• **Data records**:

-=-=-

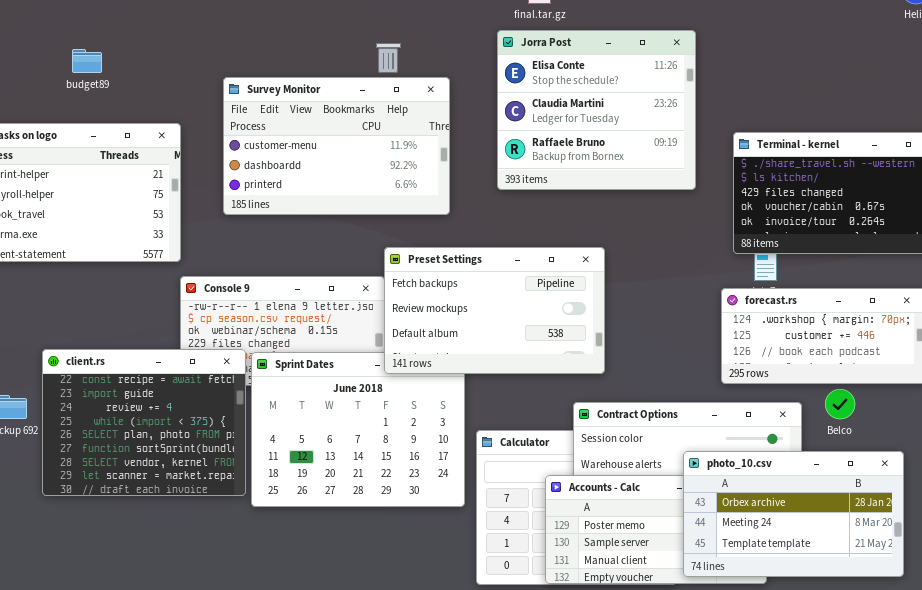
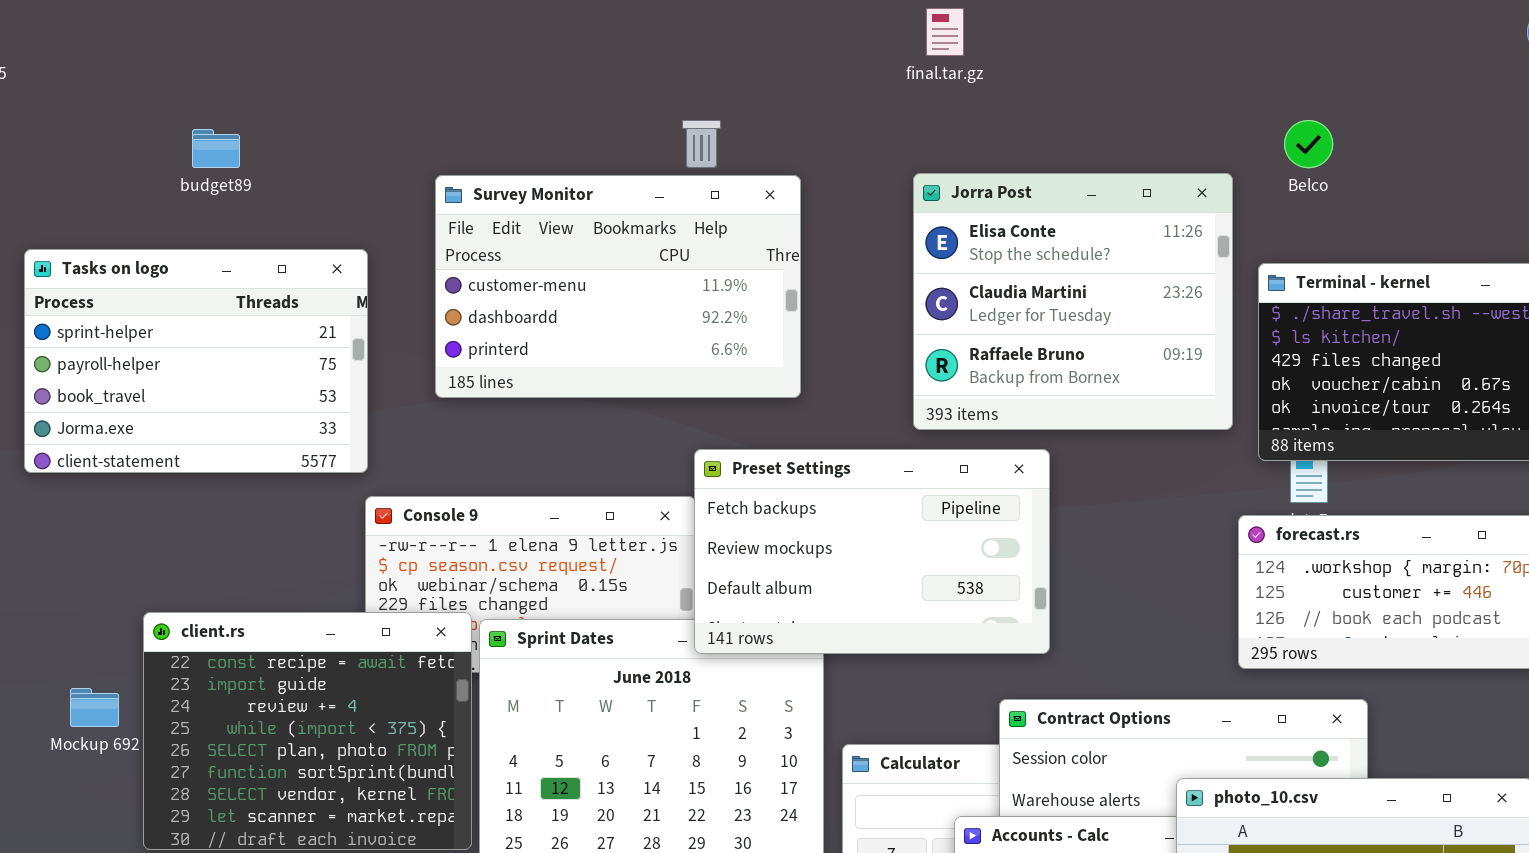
Jorra Post: [497,30,696,190] -> [913,173,1233,430], moved
Belco: [825,389,855,419] -> [1284,120,1333,168], moved

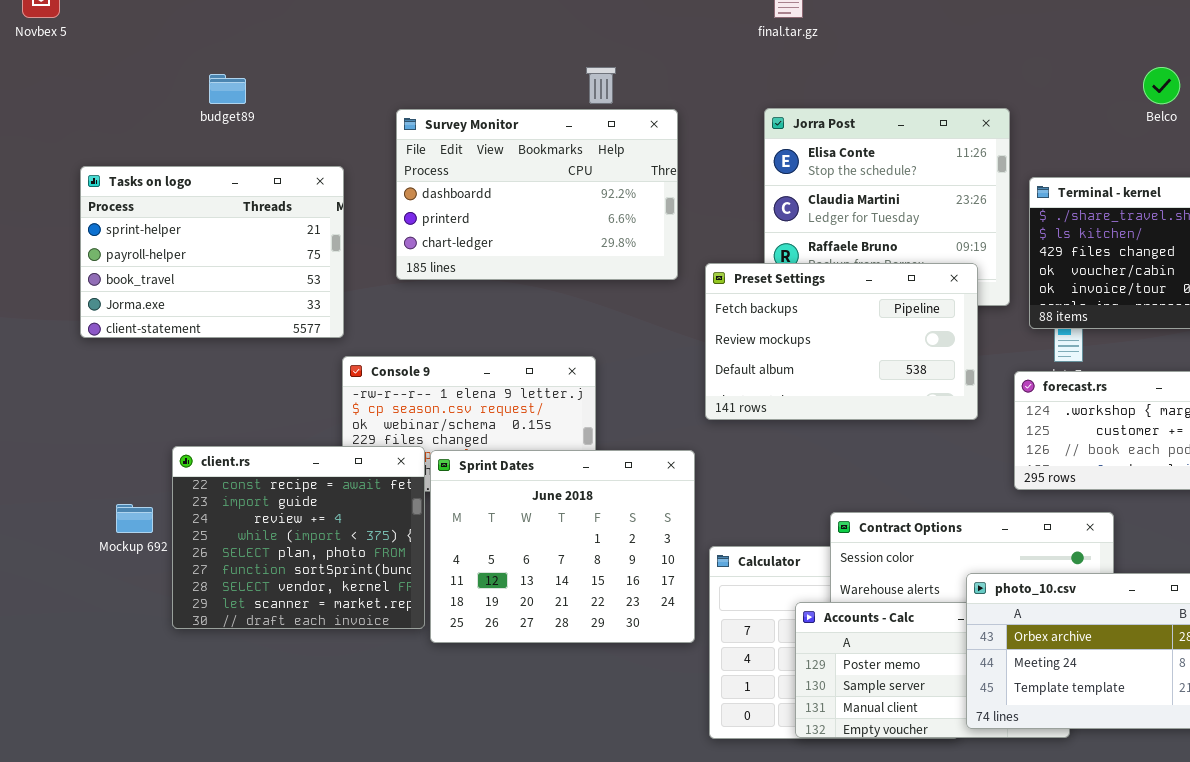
Belco: [1284,120,1333,168] -> [1143,67,1180,104], moved
Survey Monitor: [435,175,801,398] -> [396,109,678,280], scrolled down 1 row
Preset Settings: [694,449,1050,654] -> [705,263,978,420], moved

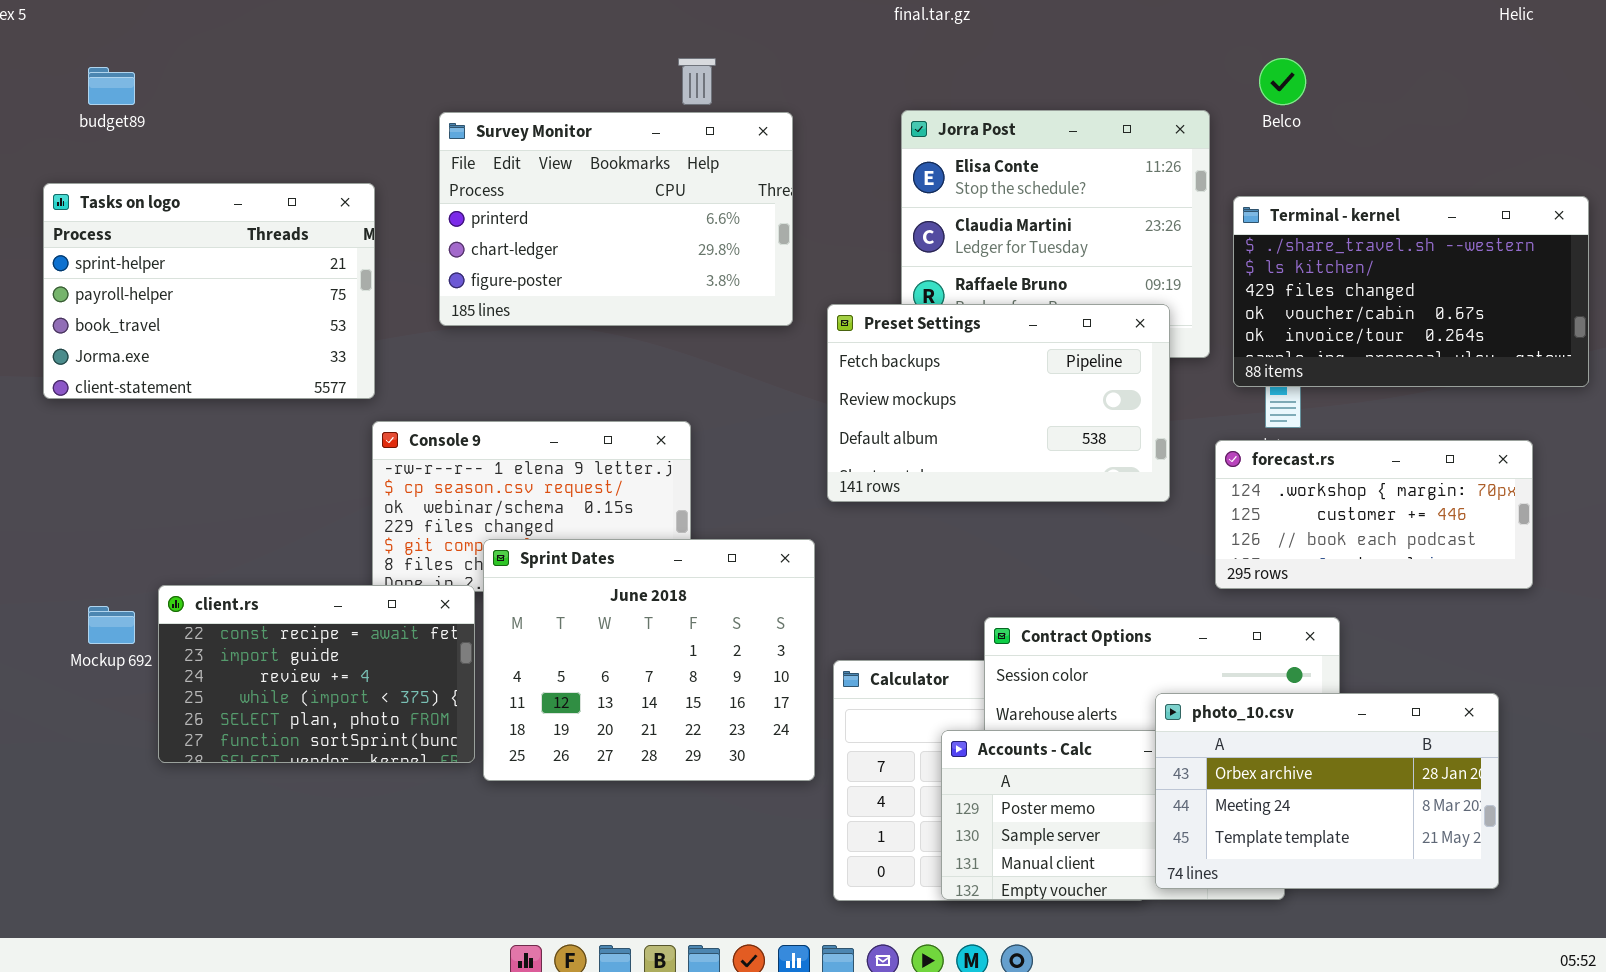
Belco: [1143,67,1180,104] -> [1259,58,1306,105], moved
budget89: [209,74,246,104] -> [88,67,135,105], moved
Survey Monitor: [396,109,678,280] -> [439,112,793,326], scrolled down 1 row
client.rs: [172,446,425,629] -> [158,585,475,763], resized

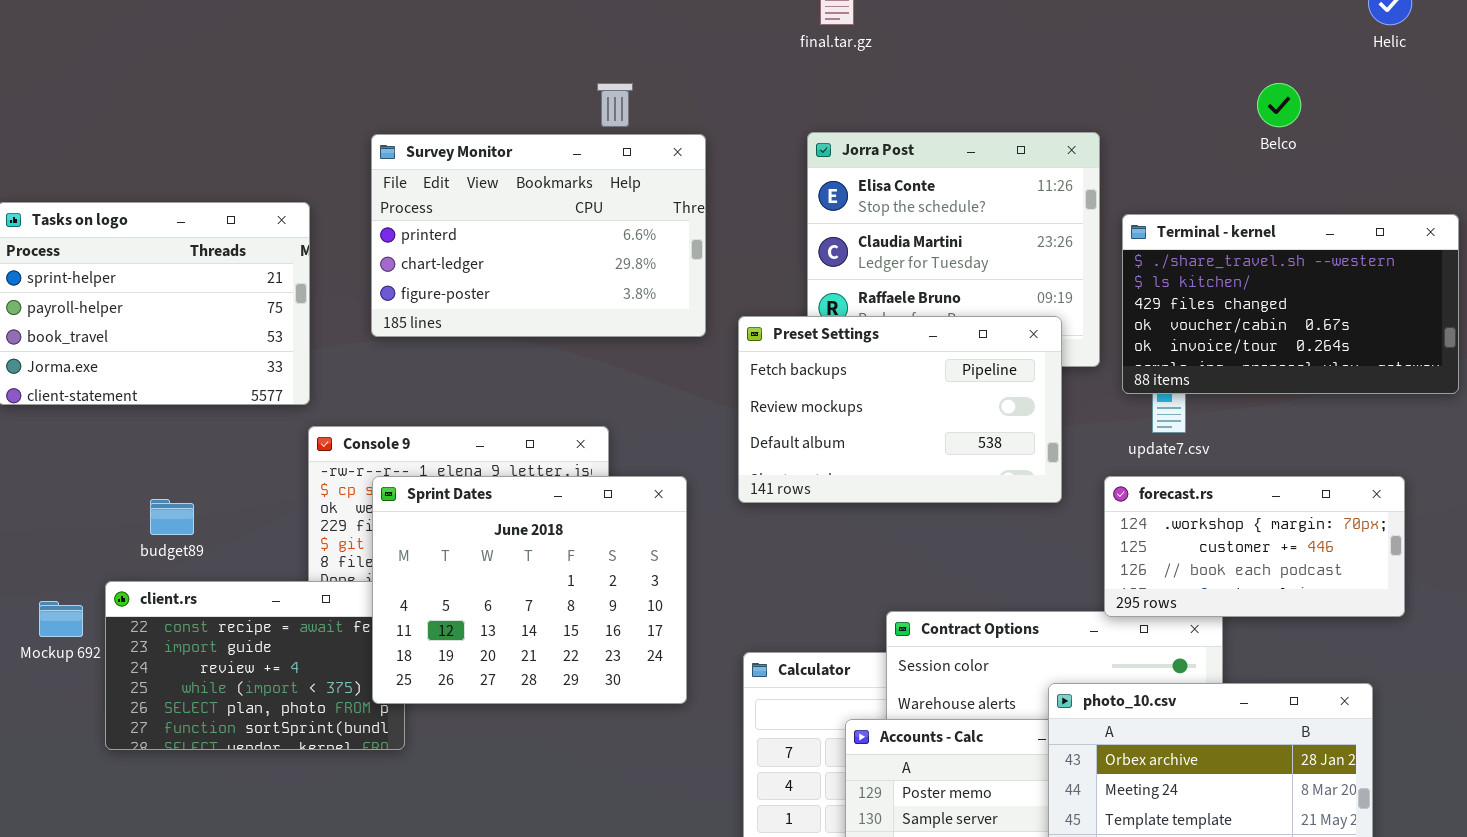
Belco: [1259,58,1306,105] -> [1257,83,1301,127], moved
budget89: [88,67,135,105] -> [150,499,194,535], moved
forecast.rs: [1215,440,1533,589] -> [1104,476,1405,617], moved
Sprint Dates: [483,539,815,781] -> [372,476,687,704], moved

-=-=-

• **Exercise aim**:
Leave out the pictures, and please output only the lines from the line that contains "Survey Monitor: [396,109,678,280]" through the end of the data, both ends included.

• **Result for this exercise**:
Survey Monitor: [396,109,678,280] -> [439,112,793,326], scrolled down 1 row
client.rs: [172,446,425,629] -> [158,585,475,763], resized

Belco: [1259,58,1306,105] -> [1257,83,1301,127], moved
budget89: [88,67,135,105] -> [150,499,194,535], moved
forecast.rs: [1215,440,1533,589] -> [1104,476,1405,617], moved
Sprint Dates: [483,539,815,781] -> [372,476,687,704], moved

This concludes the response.